DATA TO PROCESS ::
---+---

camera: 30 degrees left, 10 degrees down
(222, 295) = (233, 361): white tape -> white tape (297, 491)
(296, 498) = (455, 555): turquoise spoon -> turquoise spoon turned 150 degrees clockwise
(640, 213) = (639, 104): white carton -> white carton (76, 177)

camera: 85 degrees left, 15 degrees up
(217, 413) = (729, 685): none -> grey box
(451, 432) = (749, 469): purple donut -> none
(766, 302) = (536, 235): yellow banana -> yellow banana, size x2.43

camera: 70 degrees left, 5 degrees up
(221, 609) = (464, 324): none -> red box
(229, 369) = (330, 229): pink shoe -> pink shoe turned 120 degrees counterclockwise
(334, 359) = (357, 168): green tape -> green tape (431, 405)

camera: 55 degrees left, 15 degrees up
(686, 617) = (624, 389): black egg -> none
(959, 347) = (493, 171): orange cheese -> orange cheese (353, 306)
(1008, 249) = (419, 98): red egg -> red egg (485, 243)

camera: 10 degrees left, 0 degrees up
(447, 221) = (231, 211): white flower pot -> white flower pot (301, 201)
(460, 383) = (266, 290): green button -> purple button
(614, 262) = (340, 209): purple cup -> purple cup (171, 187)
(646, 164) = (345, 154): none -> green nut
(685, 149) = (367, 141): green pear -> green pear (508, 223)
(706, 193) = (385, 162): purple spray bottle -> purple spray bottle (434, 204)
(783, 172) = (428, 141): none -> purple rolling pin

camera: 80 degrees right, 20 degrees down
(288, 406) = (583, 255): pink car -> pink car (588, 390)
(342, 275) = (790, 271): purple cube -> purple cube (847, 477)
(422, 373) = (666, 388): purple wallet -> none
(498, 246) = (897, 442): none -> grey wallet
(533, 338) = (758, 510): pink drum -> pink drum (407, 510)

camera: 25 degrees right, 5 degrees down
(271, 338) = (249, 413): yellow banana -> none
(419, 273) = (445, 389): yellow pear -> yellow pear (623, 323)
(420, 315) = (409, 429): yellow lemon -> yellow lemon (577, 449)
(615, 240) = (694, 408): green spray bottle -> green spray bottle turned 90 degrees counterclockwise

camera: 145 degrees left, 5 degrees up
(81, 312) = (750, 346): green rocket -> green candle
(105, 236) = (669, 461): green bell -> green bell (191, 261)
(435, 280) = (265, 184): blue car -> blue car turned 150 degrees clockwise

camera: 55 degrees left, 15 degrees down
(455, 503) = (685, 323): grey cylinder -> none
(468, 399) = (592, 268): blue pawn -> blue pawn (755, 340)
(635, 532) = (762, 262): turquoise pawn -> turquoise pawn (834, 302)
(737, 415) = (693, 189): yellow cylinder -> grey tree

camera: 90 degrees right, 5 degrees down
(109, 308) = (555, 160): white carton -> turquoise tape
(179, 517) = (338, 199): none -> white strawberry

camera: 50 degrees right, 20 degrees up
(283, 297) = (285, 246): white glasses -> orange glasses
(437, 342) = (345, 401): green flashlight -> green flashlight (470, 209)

---+---

PROBLEM TO WORK ON :: Scan the lines above for "(342, 275) = (790, 271): purple" and for "(81, 312) = (750, 346): green". Repeat exactly the line holding each of them and every line in between.

WRITTEN ANSWER ::
(342, 275) = (790, 271): purple cube -> purple cube (847, 477)
(422, 373) = (666, 388): purple wallet -> none
(498, 246) = (897, 442): none -> grey wallet
(533, 338) = (758, 510): pink drum -> pink drum (407, 510)

camera: 25 degrees right, 5 degrees down
(271, 338) = (249, 413): yellow banana -> none
(419, 273) = (445, 389): yellow pear -> yellow pear (623, 323)
(420, 315) = (409, 429): yellow lemon -> yellow lemon (577, 449)
(615, 240) = (694, 408): green spray bottle -> green spray bottle turned 90 degrees counterclockwise

camera: 145 degrees left, 5 degrees up
(81, 312) = (750, 346): green rocket -> green candle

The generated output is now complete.